• **REQUIREMENT**
Find the line holding "camera: 145 degrees right, 20 degrees up" in the entries below. Give it again exactly, along with every line after it up to and including the line holding "(612, 352) = (171, 514): white".

• **DATA EXTRACTS**
------------------------------------------------------------------------
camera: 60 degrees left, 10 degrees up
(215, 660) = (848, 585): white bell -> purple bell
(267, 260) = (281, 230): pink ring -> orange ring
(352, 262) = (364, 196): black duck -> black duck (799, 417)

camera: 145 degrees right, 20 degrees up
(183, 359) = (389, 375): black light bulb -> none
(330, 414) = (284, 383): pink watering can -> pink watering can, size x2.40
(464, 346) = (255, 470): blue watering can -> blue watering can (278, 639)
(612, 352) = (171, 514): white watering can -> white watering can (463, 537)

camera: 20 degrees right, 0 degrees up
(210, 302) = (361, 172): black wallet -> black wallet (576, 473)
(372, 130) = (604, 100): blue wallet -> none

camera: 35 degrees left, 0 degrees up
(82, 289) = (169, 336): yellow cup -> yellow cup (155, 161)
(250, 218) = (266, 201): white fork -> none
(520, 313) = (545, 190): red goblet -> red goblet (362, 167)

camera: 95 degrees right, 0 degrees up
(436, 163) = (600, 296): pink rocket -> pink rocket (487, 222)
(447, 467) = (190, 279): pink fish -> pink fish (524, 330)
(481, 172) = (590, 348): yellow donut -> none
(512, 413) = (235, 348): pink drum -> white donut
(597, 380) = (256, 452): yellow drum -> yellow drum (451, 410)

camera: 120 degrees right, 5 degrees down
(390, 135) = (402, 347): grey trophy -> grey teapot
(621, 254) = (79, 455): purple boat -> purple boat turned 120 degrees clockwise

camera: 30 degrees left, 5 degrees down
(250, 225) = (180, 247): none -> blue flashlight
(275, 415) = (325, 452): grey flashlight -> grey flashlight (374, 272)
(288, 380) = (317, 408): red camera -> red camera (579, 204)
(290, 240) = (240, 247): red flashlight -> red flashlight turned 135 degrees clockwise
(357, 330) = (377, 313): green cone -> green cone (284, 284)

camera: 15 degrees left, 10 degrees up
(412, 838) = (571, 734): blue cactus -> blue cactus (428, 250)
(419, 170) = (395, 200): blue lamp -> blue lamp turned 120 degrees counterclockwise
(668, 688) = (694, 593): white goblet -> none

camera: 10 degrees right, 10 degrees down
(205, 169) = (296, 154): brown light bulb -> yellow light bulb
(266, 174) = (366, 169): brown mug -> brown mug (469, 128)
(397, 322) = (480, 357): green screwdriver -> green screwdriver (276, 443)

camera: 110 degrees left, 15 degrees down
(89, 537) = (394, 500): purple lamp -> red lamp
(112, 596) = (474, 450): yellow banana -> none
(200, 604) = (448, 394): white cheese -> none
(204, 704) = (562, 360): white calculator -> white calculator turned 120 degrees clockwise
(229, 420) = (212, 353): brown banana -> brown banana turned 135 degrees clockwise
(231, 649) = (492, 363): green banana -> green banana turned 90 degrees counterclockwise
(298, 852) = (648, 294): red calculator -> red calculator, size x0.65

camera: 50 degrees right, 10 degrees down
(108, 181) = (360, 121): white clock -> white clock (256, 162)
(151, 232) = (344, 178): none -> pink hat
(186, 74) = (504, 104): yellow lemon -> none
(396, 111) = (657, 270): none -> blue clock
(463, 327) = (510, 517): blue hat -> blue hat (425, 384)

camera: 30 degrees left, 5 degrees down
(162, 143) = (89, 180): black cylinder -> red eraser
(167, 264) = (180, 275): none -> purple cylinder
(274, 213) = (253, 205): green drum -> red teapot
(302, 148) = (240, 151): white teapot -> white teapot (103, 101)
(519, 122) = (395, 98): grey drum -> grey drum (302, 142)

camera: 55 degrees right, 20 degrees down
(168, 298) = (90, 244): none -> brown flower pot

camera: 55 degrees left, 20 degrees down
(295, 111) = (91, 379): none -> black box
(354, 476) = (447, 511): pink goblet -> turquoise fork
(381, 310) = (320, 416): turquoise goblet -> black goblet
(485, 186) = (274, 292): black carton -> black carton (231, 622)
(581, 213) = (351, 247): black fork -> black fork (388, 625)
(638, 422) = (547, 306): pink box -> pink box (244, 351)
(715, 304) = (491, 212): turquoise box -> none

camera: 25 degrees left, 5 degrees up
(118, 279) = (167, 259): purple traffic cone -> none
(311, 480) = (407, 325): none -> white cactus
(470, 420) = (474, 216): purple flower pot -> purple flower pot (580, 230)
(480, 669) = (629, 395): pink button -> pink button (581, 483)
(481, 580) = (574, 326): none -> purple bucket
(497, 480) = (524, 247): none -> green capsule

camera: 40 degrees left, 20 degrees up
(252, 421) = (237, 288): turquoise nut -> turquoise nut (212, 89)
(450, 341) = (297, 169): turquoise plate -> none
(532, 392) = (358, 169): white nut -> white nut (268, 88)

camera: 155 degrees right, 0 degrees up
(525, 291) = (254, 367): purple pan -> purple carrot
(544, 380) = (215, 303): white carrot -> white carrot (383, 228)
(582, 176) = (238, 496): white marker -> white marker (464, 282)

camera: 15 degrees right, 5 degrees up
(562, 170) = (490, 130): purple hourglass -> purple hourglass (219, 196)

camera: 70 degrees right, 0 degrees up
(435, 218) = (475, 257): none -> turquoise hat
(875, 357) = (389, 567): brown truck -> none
------------------------------------------------------------------------
• **ANSWER SECTION**
camera: 145 degrees right, 20 degrees up
(183, 359) = (389, 375): black light bulb -> none
(330, 414) = (284, 383): pink watering can -> pink watering can, size x2.40
(464, 346) = (255, 470): blue watering can -> blue watering can (278, 639)
(612, 352) = (171, 514): white watering can -> white watering can (463, 537)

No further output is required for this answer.